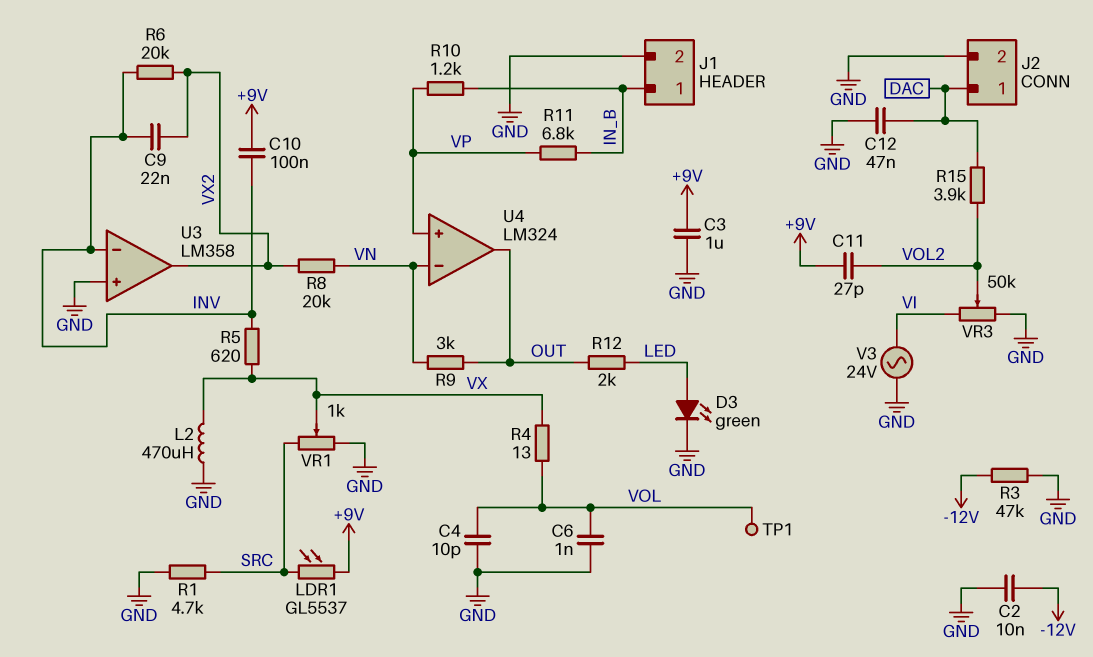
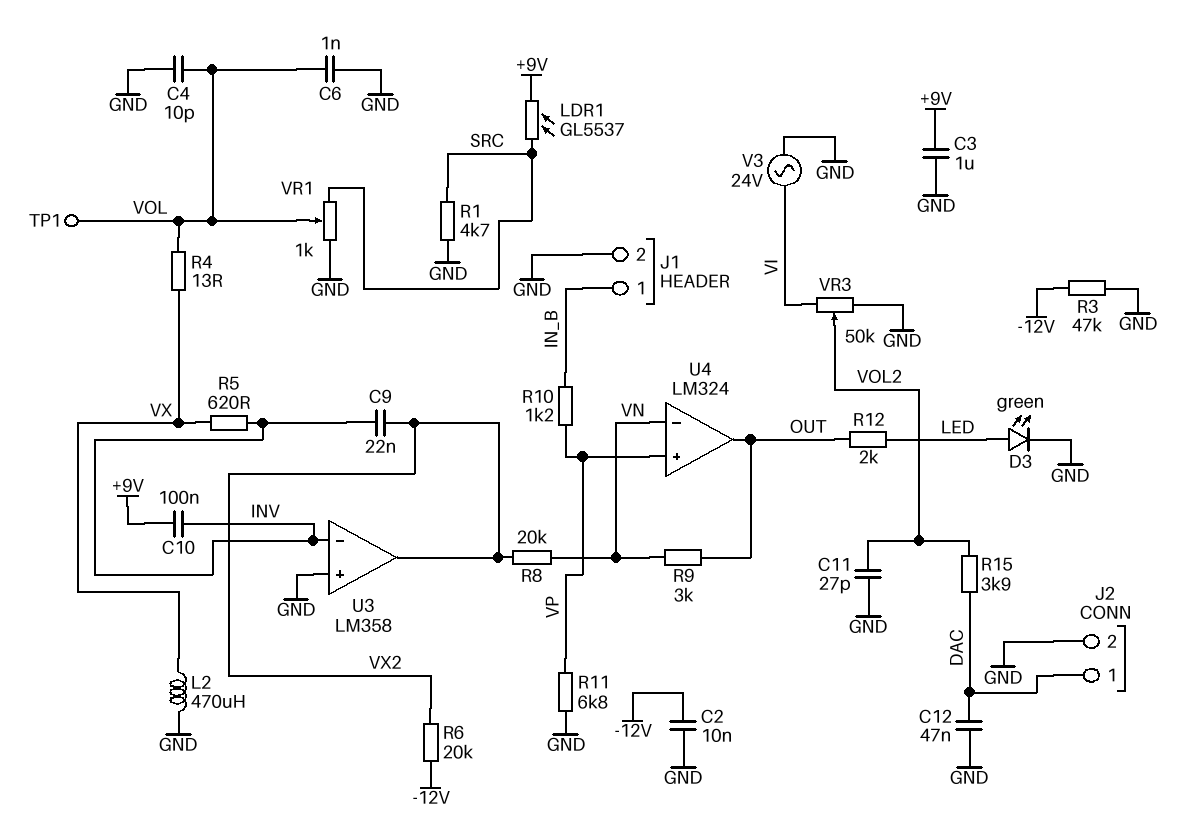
C11: 27pF (+9V, VOL2) -> 27pF (GND, VOL2)
R6: 20k (INV, VX2) -> 20k (-12V, VX2)
R11: 6.8k (IN_B, VP) -> 6.8k (GND, VP)
VR1: 1k (GND, SRC, wiper VX) -> 1k (GND, SRC, wiper VOL)

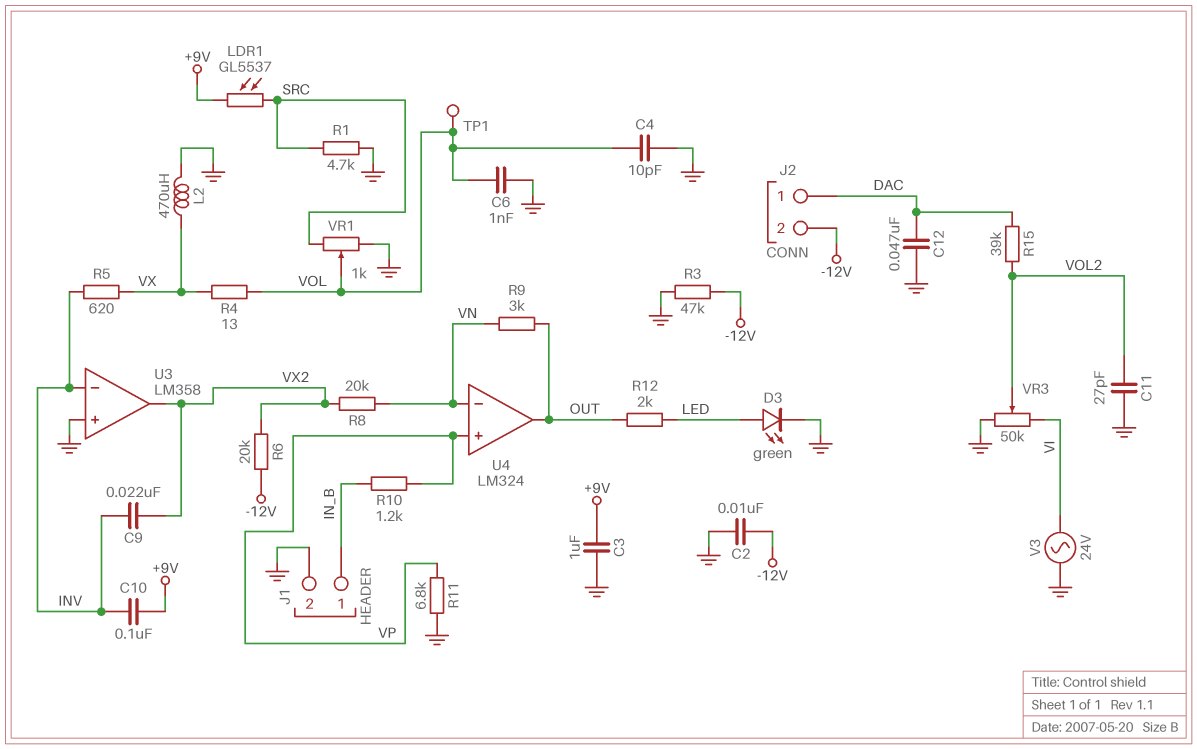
J2 pin 2: GND -> -12V
R15: 3.9k (DAC, VOL2) -> 39k (DAC, VOL2)

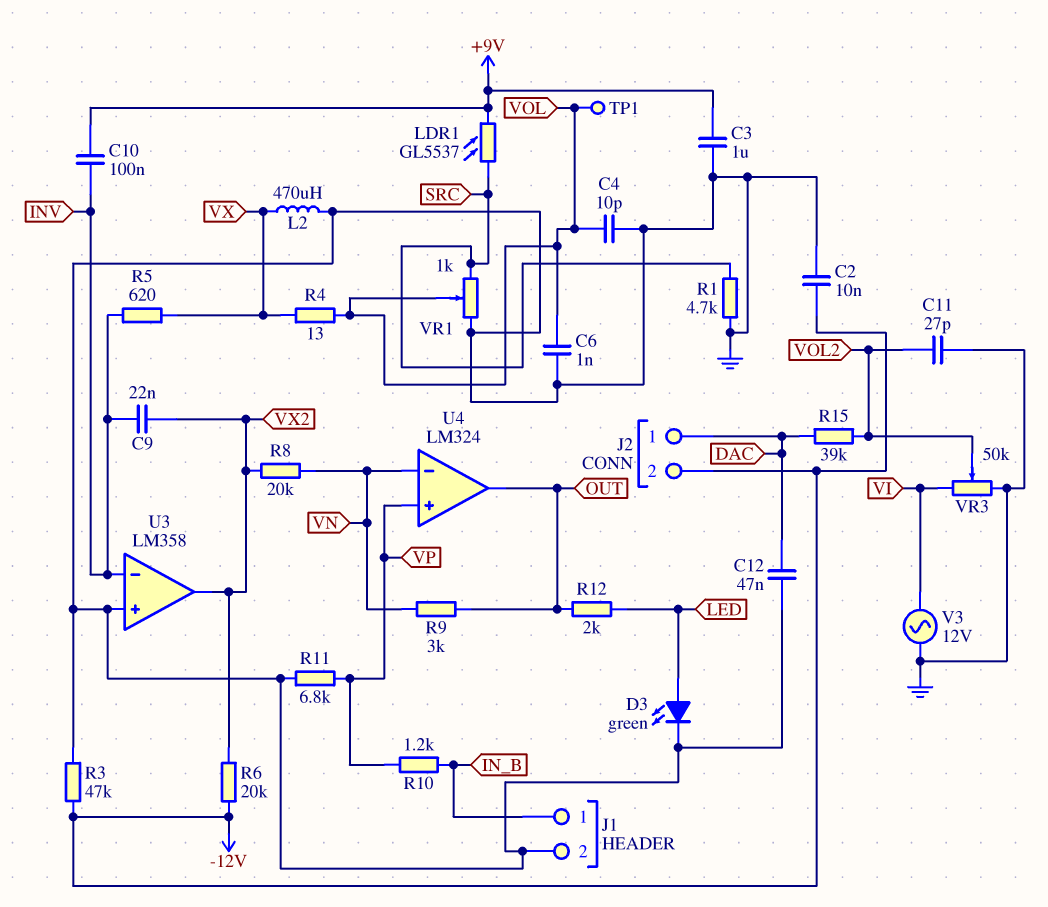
V3: AC 24V (GND, VI) -> AC 12V (GND, VI)

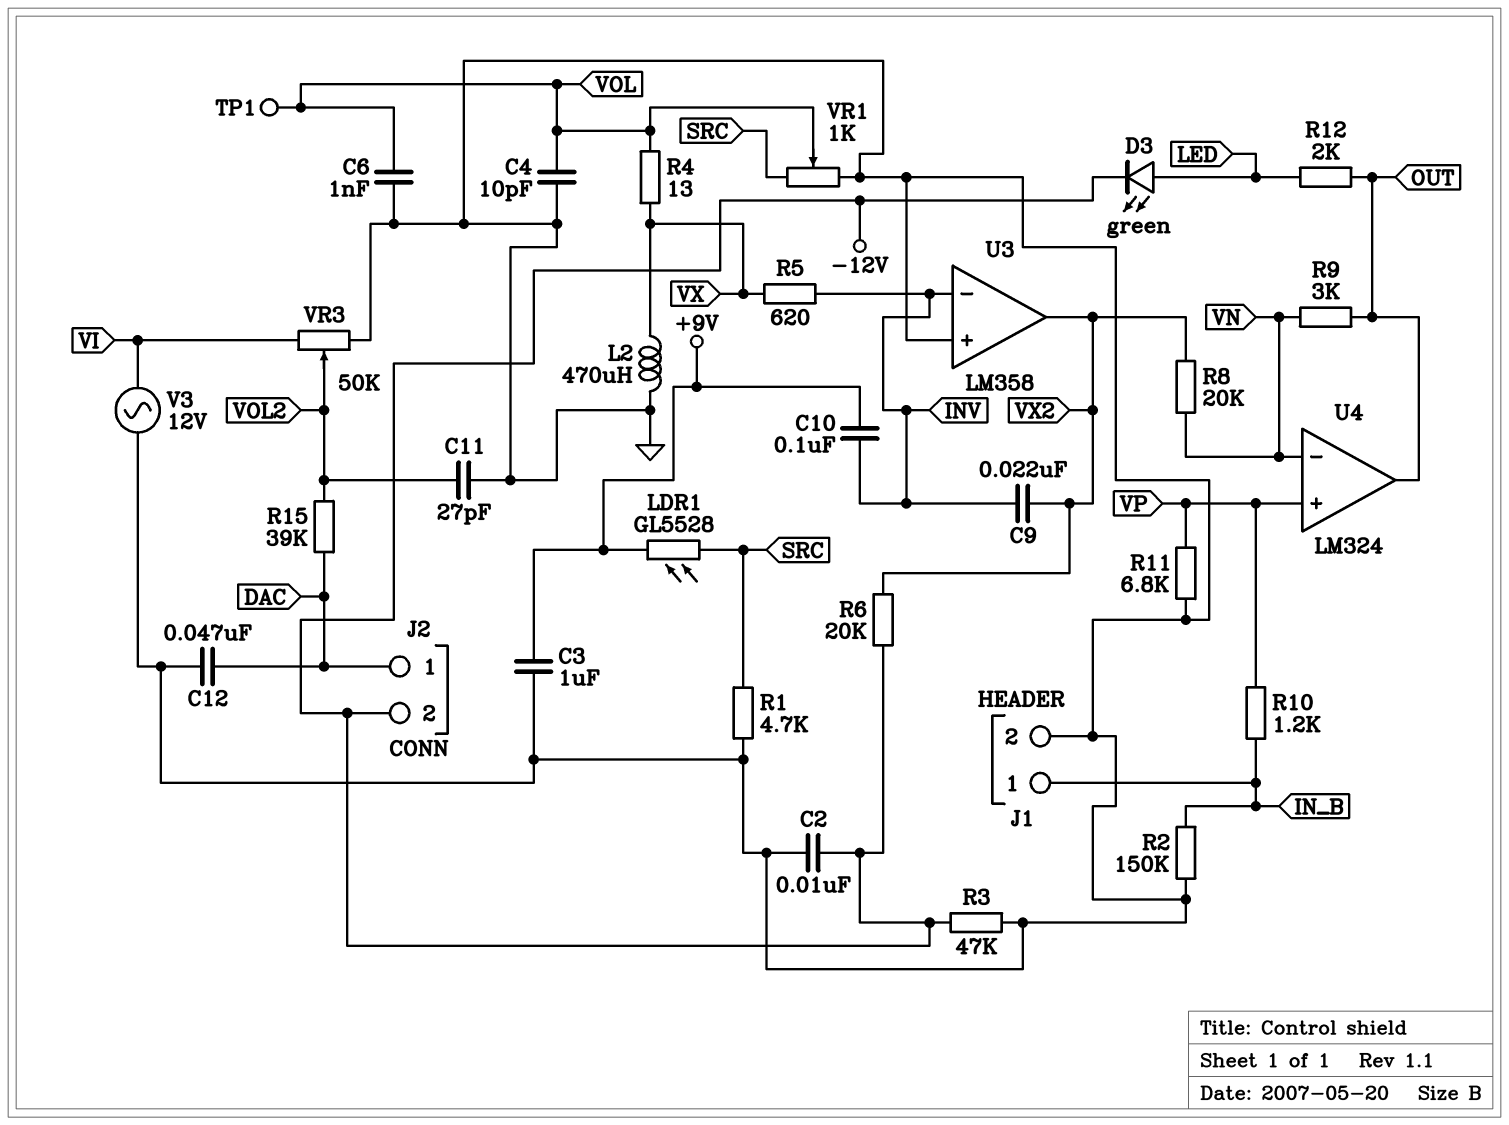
D3: LED green (A LED, K GND) -> LED green (A LED, K -12V)
LDR1: GL5537 (+9V, SRC) -> GL5528 (+9V, SRC)
R2: none -> 150k (GND, IN_B)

********************

▶ _Task to complete_
The listing above is to be set down word for word, without its images.

▶ _Response below_
C11: 27pF (+9V, VOL2) -> 27pF (GND, VOL2)
R6: 20k (INV, VX2) -> 20k (-12V, VX2)
R11: 6.8k (IN_B, VP) -> 6.8k (GND, VP)
VR1: 1k (GND, SRC, wiper VX) -> 1k (GND, SRC, wiper VOL)

J2 pin 2: GND -> -12V
R15: 3.9k (DAC, VOL2) -> 39k (DAC, VOL2)

V3: AC 24V (GND, VI) -> AC 12V (GND, VI)

D3: LED green (A LED, K GND) -> LED green (A LED, K -12V)
LDR1: GL5537 (+9V, SRC) -> GL5528 (+9V, SRC)
R2: none -> 150k (GND, IN_B)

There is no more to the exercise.